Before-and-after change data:
============================================================

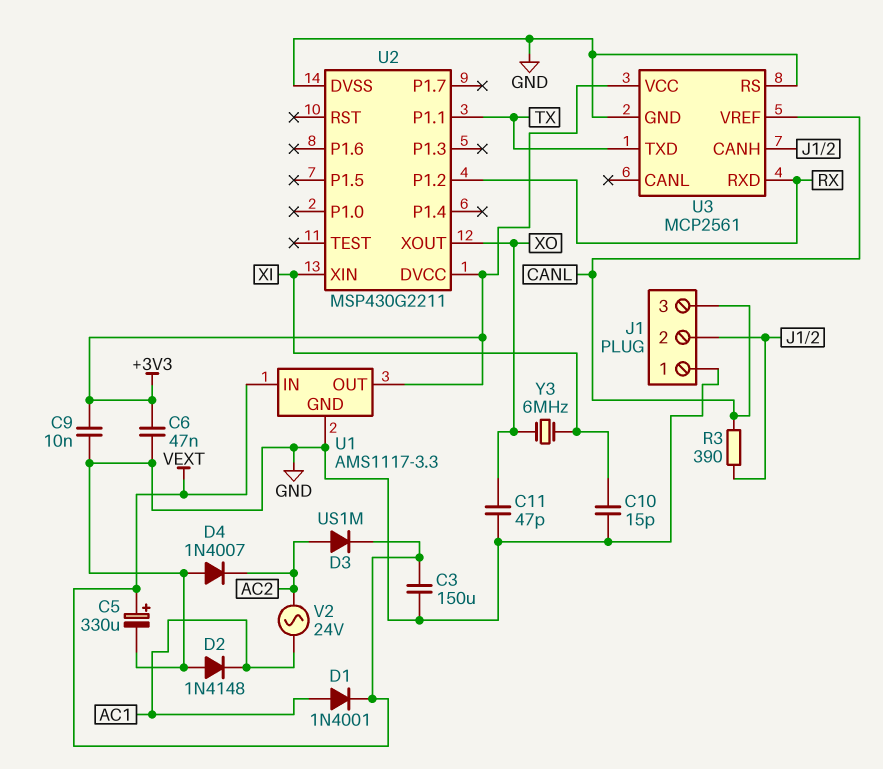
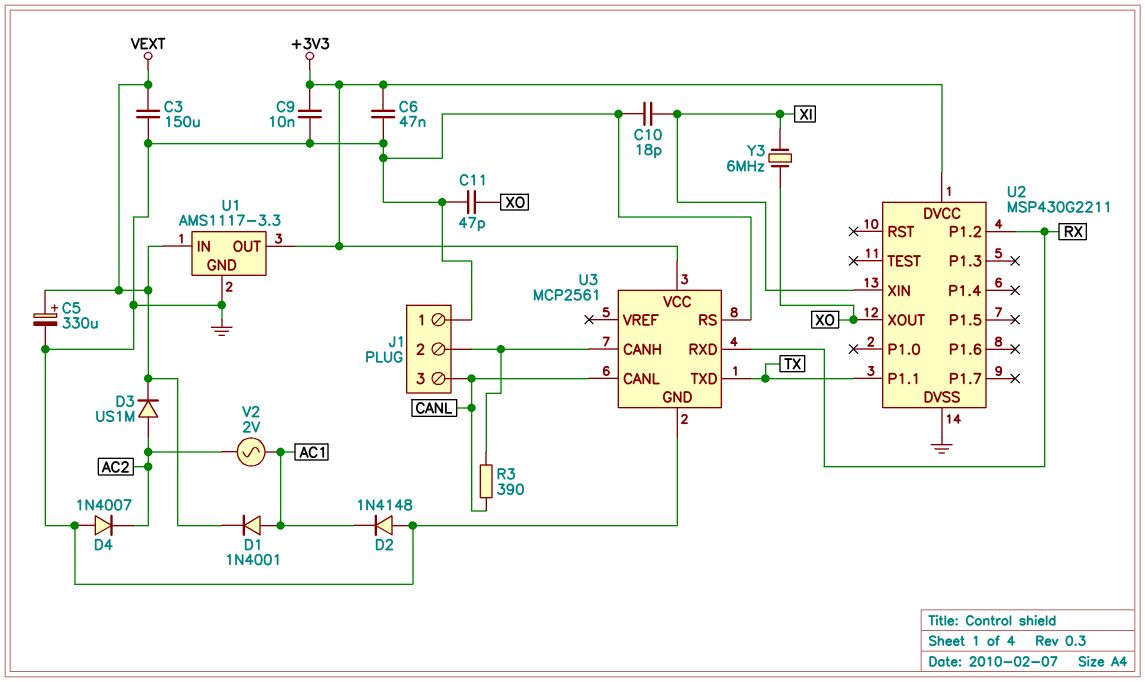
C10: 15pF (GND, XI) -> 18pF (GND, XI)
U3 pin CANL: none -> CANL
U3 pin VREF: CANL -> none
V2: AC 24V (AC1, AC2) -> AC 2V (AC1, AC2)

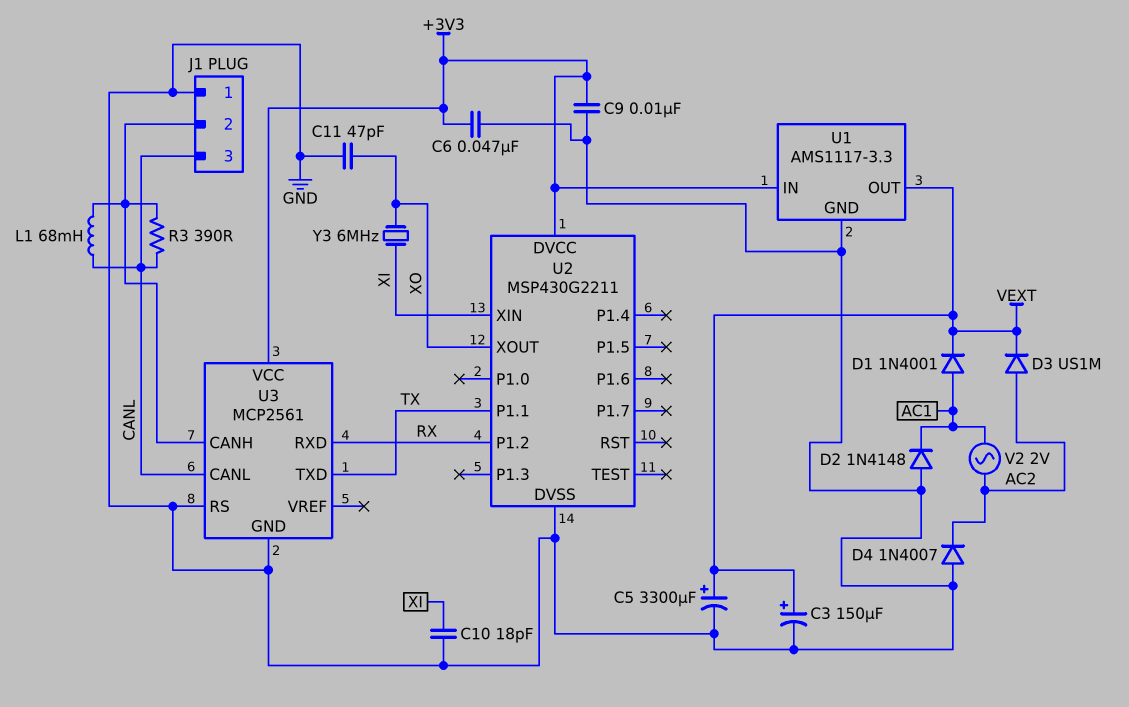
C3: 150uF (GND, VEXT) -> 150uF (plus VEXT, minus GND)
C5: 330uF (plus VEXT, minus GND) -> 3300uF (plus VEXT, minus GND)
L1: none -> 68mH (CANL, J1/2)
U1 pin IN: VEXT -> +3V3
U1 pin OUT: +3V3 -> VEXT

============================================================

*Work item:*
Starting at the line that contains "L1: none -> 68mH (CANL, J1/2)", copy every line down to the last line of the records above, exactly as written.

*Exercise solution:*
L1: none -> 68mH (CANL, J1/2)
U1 pin IN: VEXT -> +3V3
U1 pin OUT: +3V3 -> VEXT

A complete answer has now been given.